PROBLEM DETAILS>
From the entries below, please gather each line containing the string "right".

Items from a dataset
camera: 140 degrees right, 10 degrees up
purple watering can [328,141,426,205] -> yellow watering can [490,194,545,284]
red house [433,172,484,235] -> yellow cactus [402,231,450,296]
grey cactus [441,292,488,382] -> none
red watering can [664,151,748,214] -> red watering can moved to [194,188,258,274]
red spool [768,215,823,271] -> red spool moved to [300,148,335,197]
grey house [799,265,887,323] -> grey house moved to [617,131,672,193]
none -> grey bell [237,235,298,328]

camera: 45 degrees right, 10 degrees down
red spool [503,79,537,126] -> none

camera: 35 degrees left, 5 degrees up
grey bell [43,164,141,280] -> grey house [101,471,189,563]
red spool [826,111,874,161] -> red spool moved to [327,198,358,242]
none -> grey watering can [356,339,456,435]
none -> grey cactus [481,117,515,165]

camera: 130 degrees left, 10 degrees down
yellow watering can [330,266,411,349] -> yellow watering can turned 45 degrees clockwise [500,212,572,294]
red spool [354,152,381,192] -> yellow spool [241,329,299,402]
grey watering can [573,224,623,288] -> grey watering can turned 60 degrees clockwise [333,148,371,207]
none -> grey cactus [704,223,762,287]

TASK SOLUTION>
camera: 140 degrees right, 10 degrees up
camera: 45 degrees right, 10 degrees down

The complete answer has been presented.